• **DATA TO PROCESS**
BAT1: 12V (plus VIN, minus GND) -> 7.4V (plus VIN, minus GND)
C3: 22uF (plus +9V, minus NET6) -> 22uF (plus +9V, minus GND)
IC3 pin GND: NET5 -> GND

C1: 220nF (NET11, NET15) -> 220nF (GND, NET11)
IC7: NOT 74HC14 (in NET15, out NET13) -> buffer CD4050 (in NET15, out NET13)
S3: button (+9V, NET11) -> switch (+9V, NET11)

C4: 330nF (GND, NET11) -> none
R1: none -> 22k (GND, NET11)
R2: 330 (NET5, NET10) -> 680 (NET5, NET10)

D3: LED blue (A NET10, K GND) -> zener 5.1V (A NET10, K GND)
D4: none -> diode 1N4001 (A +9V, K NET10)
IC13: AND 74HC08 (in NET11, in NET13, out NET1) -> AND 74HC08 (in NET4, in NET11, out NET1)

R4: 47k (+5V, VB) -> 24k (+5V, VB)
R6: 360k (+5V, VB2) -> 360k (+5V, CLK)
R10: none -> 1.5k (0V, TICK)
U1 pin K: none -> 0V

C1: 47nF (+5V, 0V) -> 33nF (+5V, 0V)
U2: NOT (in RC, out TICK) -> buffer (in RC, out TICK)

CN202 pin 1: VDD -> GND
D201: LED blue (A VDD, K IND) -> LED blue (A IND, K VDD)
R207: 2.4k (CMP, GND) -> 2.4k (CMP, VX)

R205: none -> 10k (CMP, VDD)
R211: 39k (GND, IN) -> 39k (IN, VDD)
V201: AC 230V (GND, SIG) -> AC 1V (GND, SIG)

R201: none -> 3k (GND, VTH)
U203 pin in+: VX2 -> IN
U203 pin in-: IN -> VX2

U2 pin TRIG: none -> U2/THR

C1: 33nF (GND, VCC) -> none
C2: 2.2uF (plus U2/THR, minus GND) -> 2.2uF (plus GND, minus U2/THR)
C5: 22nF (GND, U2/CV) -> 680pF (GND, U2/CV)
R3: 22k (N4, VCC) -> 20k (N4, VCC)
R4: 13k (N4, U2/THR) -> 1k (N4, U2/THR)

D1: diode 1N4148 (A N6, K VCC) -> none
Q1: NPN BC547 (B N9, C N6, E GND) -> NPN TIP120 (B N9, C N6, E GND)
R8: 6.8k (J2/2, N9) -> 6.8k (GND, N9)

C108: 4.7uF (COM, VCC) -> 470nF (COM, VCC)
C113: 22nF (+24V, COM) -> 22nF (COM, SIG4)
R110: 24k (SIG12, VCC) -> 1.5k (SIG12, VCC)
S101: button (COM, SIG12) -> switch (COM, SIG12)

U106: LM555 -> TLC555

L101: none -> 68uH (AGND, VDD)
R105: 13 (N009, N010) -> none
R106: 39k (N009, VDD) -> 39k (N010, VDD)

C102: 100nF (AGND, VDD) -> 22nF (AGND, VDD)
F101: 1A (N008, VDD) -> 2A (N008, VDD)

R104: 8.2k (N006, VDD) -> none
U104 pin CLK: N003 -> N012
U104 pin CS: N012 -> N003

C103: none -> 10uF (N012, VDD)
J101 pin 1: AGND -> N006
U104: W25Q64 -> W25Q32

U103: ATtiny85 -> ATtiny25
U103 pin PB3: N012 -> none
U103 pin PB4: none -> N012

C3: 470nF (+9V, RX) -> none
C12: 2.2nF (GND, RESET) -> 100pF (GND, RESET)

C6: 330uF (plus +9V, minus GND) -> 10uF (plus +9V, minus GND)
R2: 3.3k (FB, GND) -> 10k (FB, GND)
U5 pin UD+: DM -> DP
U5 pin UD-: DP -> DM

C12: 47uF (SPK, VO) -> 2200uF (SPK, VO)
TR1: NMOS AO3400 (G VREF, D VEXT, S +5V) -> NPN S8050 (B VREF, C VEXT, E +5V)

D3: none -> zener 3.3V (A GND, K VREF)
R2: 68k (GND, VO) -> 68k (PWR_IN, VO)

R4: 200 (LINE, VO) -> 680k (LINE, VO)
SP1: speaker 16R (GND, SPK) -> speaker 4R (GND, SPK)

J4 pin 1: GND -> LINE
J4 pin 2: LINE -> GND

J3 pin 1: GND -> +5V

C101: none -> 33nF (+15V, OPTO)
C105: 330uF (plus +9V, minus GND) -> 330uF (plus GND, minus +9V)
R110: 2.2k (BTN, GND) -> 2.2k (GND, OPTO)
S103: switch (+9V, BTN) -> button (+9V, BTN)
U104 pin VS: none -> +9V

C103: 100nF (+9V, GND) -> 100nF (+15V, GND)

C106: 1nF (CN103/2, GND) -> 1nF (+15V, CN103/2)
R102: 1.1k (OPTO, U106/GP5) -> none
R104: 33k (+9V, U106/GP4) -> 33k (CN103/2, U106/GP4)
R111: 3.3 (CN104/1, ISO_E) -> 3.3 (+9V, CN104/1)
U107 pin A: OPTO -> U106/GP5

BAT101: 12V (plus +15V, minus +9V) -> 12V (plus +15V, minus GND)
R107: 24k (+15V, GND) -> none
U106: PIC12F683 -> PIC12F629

• **WHAT YOU SHOULD DO**
Give the entries once more, exactly as they appear.

• **RESPONSE AREA**
BAT1: 12V (plus VIN, minus GND) -> 7.4V (plus VIN, minus GND)
C3: 22uF (plus +9V, minus NET6) -> 22uF (plus +9V, minus GND)
IC3 pin GND: NET5 -> GND

C1: 220nF (NET11, NET15) -> 220nF (GND, NET11)
IC7: NOT 74HC14 (in NET15, out NET13) -> buffer CD4050 (in NET15, out NET13)
S3: button (+9V, NET11) -> switch (+9V, NET11)

C4: 330nF (GND, NET11) -> none
R1: none -> 22k (GND, NET11)
R2: 330 (NET5, NET10) -> 680 (NET5, NET10)

D3: LED blue (A NET10, K GND) -> zener 5.1V (A NET10, K GND)
D4: none -> diode 1N4001 (A +9V, K NET10)
IC13: AND 74HC08 (in NET11, in NET13, out NET1) -> AND 74HC08 (in NET4, in NET11, out NET1)

R4: 47k (+5V, VB) -> 24k (+5V, VB)
R6: 360k (+5V, VB2) -> 360k (+5V, CLK)
R10: none -> 1.5k (0V, TICK)
U1 pin K: none -> 0V

C1: 47nF (+5V, 0V) -> 33nF (+5V, 0V)
U2: NOT (in RC, out TICK) -> buffer (in RC, out TICK)

CN202 pin 1: VDD -> GND
D201: LED blue (A VDD, K IND) -> LED blue (A IND, K VDD)
R207: 2.4k (CMP, GND) -> 2.4k (CMP, VX)

R205: none -> 10k (CMP, VDD)
R211: 39k (GND, IN) -> 39k (IN, VDD)
V201: AC 230V (GND, SIG) -> AC 1V (GND, SIG)

R201: none -> 3k (GND, VTH)
U203 pin in+: VX2 -> IN
U203 pin in-: IN -> VX2

U2 pin TRIG: none -> U2/THR

C1: 33nF (GND, VCC) -> none
C2: 2.2uF (plus U2/THR, minus GND) -> 2.2uF (plus GND, minus U2/THR)
C5: 22nF (GND, U2/CV) -> 680pF (GND, U2/CV)
R3: 22k (N4, VCC) -> 20k (N4, VCC)
R4: 13k (N4, U2/THR) -> 1k (N4, U2/THR)

D1: diode 1N4148 (A N6, K VCC) -> none
Q1: NPN BC547 (B N9, C N6, E GND) -> NPN TIP120 (B N9, C N6, E GND)
R8: 6.8k (J2/2, N9) -> 6.8k (GND, N9)

C108: 4.7uF (COM, VCC) -> 470nF (COM, VCC)
C113: 22nF (+24V, COM) -> 22nF (COM, SIG4)
R110: 24k (SIG12, VCC) -> 1.5k (SIG12, VCC)
S101: button (COM, SIG12) -> switch (COM, SIG12)

U106: LM555 -> TLC555

L101: none -> 68uH (AGND, VDD)
R105: 13 (N009, N010) -> none
R106: 39k (N009, VDD) -> 39k (N010, VDD)

C102: 100nF (AGND, VDD) -> 22nF (AGND, VDD)
F101: 1A (N008, VDD) -> 2A (N008, VDD)

R104: 8.2k (N006, VDD) -> none
U104 pin CLK: N003 -> N012
U104 pin CS: N012 -> N003

C103: none -> 10uF (N012, VDD)
J101 pin 1: AGND -> N006
U104: W25Q64 -> W25Q32

U103: ATtiny85 -> ATtiny25
U103 pin PB3: N012 -> none
U103 pin PB4: none -> N012

C3: 470nF (+9V, RX) -> none
C12: 2.2nF (GND, RESET) -> 100pF (GND, RESET)

C6: 330uF (plus +9V, minus GND) -> 10uF (plus +9V, minus GND)
R2: 3.3k (FB, GND) -> 10k (FB, GND)
U5 pin UD+: DM -> DP
U5 pin UD-: DP -> DM

C12: 47uF (SPK, VO) -> 2200uF (SPK, VO)
TR1: NMOS AO3400 (G VREF, D VEXT, S +5V) -> NPN S8050 (B VREF, C VEXT, E +5V)

D3: none -> zener 3.3V (A GND, K VREF)
R2: 68k (GND, VO) -> 68k (PWR_IN, VO)

R4: 200 (LINE, VO) -> 680k (LINE, VO)
SP1: speaker 16R (GND, SPK) -> speaker 4R (GND, SPK)

J4 pin 1: GND -> LINE
J4 pin 2: LINE -> GND

J3 pin 1: GND -> +5V

C101: none -> 33nF (+15V, OPTO)
C105: 330uF (plus +9V, minus GND) -> 330uF (plus GND, minus +9V)
R110: 2.2k (BTN, GND) -> 2.2k (GND, OPTO)
S103: switch (+9V, BTN) -> button (+9V, BTN)
U104 pin VS: none -> +9V

C103: 100nF (+9V, GND) -> 100nF (+15V, GND)

C106: 1nF (CN103/2, GND) -> 1nF (+15V, CN103/2)
R102: 1.1k (OPTO, U106/GP5) -> none
R104: 33k (+9V, U106/GP4) -> 33k (CN103/2, U106/GP4)
R111: 3.3 (CN104/1, ISO_E) -> 3.3 (+9V, CN104/1)
U107 pin A: OPTO -> U106/GP5

BAT101: 12V (plus +15V, minus +9V) -> 12V (plus +15V, minus GND)
R107: 24k (+15V, GND) -> none
U106: PIC12F683 -> PIC12F629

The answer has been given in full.